Problem statement →
Search the records for the string "mano", then copy each line that has it.

(Object change descriptions)
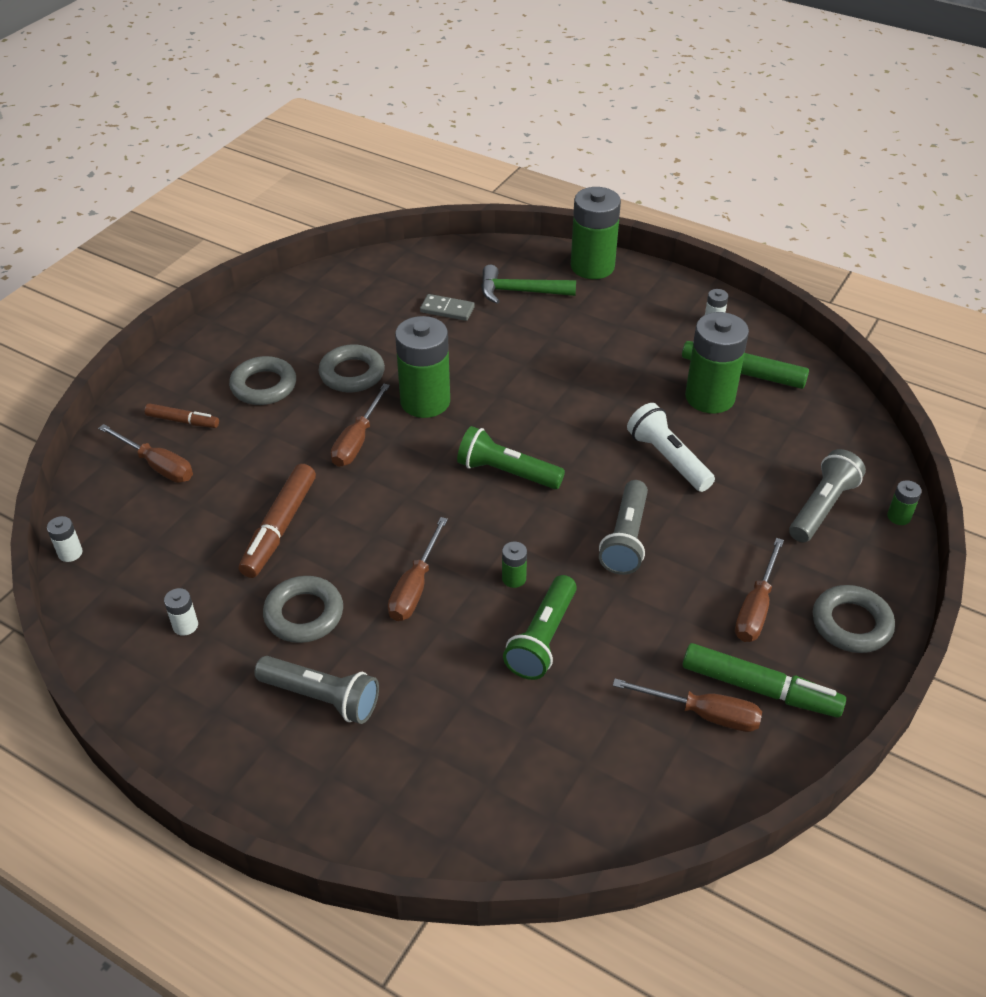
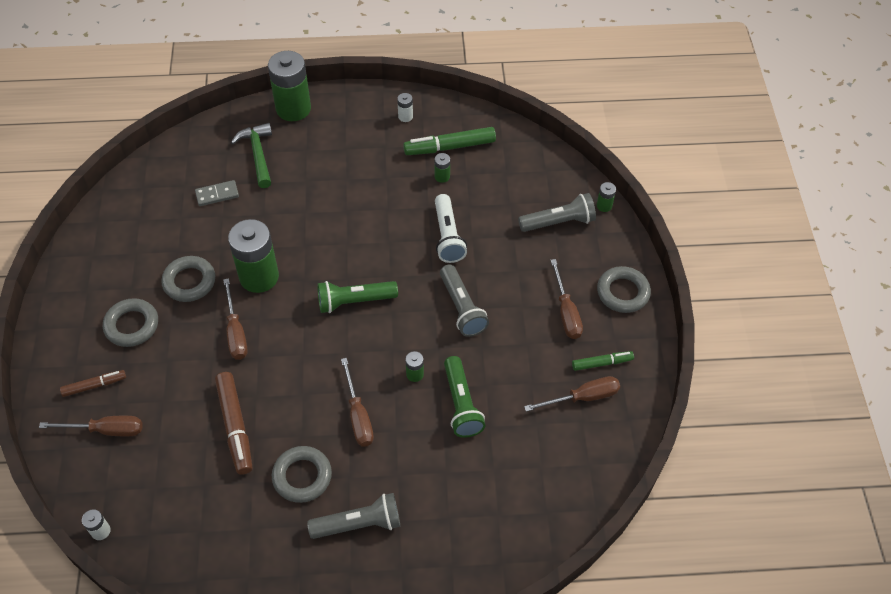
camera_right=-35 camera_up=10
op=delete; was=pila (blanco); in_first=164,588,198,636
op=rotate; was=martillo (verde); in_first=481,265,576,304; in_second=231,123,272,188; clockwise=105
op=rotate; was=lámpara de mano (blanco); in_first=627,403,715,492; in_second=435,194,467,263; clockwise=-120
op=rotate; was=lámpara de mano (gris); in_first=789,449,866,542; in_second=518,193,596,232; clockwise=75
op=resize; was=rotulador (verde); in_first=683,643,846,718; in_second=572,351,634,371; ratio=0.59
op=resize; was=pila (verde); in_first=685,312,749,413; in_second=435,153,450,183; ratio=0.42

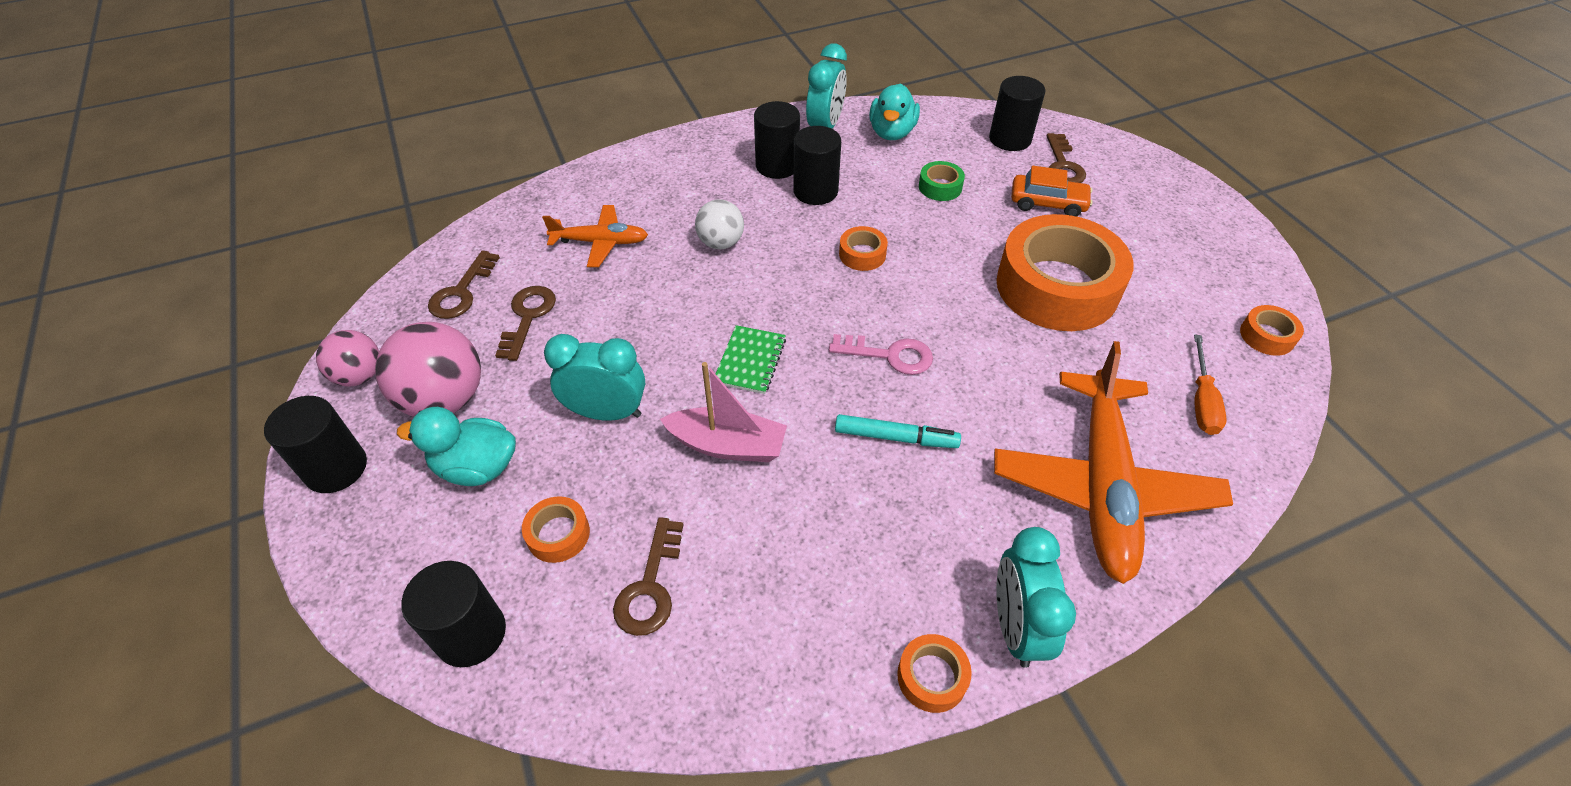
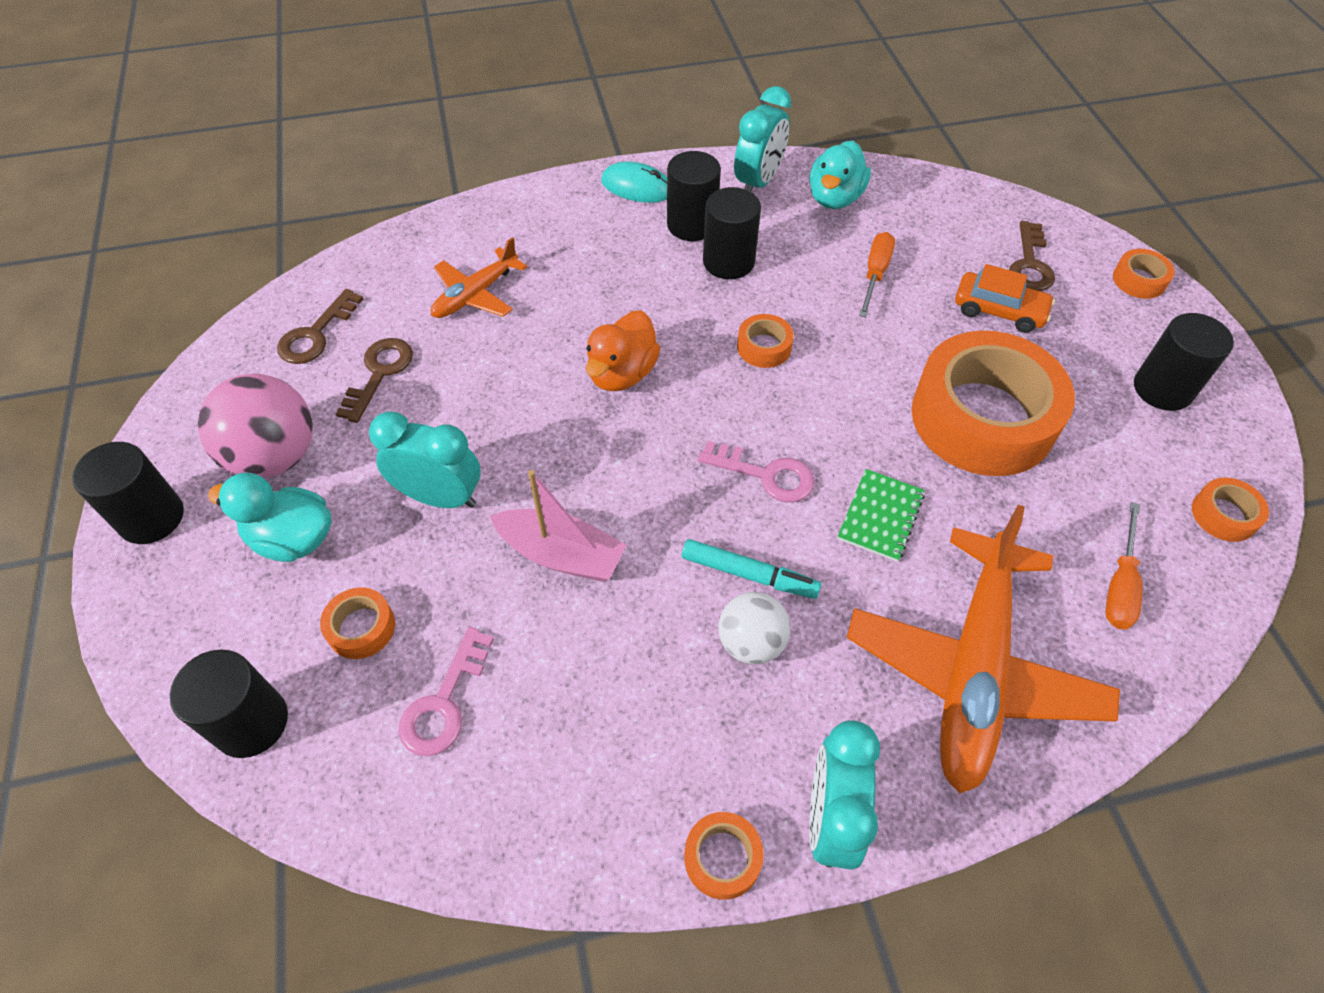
camera_right=10 camera_up=5
op=delete; was=pelota (rosa); in_first=316,330,379,387
op=insert; now=pato (naranja); in_second=586,310,660,391
op=insert; now=ratón (turquesa); in_second=601,161,667,203
op=insert; now=cinta adhesiva (naranja); in_second=1113,249,1175,299
op=move; was=pelota (blanco); in_first=695,199,744,249; in_second=718,592,790,664
op=move; was=cuaderno (verde); in_first=716,325,786,394; in_second=837,469,925,562
op=move; was=cilindro (negro); in_first=989,76,1045,151; in_second=1134,313,1234,411
op=replace; was=cinta adhesiva (verde); now=destornillador (naranja); in_first=919,161,965,201; in_second=859,232,895,317
op=recolor; was=llave (marrón); now=llave (rosa); in_first=613,517,684,636; in_second=399,627,494,756
op=rotate; was=avión (naranja); in_first=542,205,648,267; in_second=431,237,527,318; clockwise=120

Answer space →
op=rotate; was=lámpara de mano (blanco); in_first=627,403,715,492; in_second=435,194,467,263; clockwise=-120
op=rotate; was=lámpara de mano (gris); in_first=789,449,866,542; in_second=518,193,596,232; clockwise=75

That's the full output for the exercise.